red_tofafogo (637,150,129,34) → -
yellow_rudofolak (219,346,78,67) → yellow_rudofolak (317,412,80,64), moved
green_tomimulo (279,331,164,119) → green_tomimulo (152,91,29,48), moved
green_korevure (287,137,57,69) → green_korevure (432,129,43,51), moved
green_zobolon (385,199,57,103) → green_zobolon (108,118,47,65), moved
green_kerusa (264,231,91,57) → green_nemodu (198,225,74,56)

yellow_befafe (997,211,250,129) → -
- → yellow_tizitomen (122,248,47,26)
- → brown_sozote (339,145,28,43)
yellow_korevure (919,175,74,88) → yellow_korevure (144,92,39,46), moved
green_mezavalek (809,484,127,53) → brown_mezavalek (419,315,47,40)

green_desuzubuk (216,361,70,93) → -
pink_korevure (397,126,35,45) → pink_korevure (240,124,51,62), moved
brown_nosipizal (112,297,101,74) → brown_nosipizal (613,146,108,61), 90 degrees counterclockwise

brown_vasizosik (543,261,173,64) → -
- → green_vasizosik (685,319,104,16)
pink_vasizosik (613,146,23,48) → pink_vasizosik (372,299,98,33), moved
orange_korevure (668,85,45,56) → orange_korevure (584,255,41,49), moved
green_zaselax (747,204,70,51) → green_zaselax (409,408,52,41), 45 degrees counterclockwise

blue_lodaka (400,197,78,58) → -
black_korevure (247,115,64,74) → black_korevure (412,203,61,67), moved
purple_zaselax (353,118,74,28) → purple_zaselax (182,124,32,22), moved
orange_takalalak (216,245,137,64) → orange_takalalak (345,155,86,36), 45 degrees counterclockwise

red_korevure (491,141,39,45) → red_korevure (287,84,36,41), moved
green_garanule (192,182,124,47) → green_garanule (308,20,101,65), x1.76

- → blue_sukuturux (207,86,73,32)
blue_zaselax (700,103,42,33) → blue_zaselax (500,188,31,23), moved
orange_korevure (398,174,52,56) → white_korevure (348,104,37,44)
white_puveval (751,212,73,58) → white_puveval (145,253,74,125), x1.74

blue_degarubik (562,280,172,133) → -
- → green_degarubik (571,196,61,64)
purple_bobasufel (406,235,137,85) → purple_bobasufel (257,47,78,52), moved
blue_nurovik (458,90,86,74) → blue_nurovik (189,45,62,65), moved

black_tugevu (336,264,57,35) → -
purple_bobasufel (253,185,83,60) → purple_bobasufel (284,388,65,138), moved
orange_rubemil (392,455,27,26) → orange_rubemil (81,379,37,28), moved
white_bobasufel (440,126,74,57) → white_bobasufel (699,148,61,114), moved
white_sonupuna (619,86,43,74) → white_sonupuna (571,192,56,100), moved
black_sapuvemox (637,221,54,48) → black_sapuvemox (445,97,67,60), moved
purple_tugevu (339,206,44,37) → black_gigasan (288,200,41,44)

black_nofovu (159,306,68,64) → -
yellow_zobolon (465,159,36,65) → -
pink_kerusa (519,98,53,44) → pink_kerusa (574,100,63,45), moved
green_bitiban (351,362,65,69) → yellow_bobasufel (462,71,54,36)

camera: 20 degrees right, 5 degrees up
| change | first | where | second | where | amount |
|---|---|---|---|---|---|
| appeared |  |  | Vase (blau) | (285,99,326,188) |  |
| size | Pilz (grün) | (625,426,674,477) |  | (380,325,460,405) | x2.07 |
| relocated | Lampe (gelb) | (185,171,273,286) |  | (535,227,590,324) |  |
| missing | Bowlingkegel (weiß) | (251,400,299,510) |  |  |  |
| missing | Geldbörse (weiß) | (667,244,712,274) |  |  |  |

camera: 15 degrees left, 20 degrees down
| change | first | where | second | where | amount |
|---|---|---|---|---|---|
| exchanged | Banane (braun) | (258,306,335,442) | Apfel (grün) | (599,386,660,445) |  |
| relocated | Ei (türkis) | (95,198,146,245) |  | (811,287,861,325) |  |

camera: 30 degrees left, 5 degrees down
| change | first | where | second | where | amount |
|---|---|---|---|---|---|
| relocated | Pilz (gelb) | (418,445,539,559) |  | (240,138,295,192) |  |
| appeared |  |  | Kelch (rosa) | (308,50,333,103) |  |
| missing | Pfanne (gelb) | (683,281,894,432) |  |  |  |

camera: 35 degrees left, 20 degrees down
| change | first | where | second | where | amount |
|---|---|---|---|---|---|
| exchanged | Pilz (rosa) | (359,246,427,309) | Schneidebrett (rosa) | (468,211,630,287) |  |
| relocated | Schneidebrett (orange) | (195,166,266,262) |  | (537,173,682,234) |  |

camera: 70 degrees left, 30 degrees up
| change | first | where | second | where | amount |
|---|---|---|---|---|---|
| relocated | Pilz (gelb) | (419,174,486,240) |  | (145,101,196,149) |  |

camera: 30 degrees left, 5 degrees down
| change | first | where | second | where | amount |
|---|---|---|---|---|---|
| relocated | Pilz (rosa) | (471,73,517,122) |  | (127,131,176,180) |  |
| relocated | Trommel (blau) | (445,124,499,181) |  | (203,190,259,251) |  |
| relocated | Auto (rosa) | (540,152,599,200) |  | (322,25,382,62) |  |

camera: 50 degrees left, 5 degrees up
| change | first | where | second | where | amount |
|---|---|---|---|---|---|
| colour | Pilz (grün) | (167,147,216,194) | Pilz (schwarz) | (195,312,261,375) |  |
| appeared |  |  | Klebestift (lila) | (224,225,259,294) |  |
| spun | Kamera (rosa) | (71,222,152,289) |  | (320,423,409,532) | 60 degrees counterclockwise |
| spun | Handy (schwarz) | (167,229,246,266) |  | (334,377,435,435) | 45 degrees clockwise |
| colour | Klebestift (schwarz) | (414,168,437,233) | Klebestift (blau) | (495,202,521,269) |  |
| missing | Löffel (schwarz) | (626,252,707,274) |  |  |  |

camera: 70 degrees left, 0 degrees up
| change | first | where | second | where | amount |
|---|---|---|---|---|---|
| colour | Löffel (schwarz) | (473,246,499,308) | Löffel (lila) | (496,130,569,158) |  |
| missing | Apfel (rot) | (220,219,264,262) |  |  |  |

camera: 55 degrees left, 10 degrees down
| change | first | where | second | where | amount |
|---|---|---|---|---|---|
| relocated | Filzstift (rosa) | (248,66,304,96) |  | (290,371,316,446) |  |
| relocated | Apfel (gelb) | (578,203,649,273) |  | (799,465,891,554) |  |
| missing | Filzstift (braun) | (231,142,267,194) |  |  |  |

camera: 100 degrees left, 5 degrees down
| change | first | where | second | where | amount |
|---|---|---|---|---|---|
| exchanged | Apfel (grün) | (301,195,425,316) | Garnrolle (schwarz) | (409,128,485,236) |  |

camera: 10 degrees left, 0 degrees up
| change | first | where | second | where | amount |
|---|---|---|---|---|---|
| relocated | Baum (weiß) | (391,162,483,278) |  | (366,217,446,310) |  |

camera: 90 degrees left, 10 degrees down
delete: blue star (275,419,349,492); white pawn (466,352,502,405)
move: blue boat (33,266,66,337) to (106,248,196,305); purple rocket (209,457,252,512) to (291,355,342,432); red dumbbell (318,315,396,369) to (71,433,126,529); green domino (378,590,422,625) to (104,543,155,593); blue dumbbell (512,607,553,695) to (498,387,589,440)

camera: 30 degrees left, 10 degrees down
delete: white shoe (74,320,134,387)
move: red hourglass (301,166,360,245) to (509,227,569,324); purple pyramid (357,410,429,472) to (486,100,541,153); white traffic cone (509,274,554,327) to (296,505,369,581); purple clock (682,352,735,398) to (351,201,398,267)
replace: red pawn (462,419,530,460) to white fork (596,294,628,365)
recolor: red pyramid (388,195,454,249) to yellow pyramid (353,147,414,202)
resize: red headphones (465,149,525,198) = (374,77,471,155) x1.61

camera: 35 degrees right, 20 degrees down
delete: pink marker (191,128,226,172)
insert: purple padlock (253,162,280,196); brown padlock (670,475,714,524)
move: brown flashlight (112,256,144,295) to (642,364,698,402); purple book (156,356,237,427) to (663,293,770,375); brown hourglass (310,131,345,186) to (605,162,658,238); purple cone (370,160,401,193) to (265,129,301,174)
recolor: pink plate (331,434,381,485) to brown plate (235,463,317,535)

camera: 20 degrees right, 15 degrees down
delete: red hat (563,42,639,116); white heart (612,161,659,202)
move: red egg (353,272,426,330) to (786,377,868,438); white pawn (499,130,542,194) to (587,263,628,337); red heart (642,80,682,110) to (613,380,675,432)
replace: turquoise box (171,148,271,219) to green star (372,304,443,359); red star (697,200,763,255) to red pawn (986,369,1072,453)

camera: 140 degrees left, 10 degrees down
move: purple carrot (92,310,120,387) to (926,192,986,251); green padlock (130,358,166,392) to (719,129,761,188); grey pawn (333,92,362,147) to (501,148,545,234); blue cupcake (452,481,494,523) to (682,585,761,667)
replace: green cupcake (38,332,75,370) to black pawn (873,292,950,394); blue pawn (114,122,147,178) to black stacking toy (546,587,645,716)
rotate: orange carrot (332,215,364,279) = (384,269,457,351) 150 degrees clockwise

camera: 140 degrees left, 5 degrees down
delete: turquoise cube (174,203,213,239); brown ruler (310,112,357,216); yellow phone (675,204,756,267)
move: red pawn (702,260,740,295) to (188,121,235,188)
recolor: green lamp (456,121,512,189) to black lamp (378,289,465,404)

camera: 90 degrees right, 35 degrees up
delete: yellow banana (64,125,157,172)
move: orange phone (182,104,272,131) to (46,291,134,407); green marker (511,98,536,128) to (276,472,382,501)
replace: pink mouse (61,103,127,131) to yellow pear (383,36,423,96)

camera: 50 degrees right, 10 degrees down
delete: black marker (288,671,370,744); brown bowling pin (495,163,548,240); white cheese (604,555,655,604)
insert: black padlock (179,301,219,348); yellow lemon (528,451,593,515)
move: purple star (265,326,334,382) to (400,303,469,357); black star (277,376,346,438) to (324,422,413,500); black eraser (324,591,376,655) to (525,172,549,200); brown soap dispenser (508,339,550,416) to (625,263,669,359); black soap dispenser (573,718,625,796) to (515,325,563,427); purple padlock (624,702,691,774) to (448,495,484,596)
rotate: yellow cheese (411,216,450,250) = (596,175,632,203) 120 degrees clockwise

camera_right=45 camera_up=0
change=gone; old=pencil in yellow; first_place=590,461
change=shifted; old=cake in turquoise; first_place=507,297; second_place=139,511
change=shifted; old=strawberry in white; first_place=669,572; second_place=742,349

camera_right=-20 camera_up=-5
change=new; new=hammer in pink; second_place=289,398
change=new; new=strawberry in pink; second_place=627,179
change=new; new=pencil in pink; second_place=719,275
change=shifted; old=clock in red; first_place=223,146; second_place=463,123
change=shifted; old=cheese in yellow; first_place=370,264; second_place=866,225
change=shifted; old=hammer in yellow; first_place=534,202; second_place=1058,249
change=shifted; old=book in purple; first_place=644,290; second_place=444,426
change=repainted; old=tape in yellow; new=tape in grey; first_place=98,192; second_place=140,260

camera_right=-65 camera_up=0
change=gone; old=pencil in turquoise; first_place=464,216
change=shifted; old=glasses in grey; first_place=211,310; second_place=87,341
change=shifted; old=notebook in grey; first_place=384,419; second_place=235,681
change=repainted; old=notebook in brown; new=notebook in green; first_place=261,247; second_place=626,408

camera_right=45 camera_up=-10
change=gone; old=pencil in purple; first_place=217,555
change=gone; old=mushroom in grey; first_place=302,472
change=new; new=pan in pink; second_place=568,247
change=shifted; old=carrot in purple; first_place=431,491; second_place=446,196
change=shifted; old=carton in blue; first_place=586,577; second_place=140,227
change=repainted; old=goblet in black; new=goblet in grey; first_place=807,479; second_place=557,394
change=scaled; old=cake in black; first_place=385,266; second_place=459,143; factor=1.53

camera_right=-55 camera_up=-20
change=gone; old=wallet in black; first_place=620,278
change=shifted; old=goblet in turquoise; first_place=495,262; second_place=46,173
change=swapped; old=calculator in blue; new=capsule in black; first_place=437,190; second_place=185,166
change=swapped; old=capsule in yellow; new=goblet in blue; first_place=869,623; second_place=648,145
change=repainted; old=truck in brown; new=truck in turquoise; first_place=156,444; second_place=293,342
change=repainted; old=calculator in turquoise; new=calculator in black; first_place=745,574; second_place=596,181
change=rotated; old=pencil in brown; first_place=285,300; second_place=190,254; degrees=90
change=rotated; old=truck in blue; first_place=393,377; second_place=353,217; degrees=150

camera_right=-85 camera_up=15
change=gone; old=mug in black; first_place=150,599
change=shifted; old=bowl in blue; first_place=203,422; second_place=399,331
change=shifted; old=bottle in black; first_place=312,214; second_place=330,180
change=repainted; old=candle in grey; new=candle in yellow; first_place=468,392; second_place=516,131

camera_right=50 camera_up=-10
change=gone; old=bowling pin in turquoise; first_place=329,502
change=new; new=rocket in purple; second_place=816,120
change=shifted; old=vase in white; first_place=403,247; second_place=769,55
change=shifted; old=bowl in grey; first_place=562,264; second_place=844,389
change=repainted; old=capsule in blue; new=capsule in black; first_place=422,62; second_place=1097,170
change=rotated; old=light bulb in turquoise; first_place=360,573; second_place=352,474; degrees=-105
---+---
_Directions_: What you write must be the entries restated word for word, from the opening line through the one holding "green_tomimulo (279,331,164,119) →", with nothing else.

_Response area_:
red_tofafogo (637,150,129,34) → -
yellow_rudofolak (219,346,78,67) → yellow_rudofolak (317,412,80,64), moved
green_tomimulo (279,331,164,119) → green_tomimulo (152,91,29,48), moved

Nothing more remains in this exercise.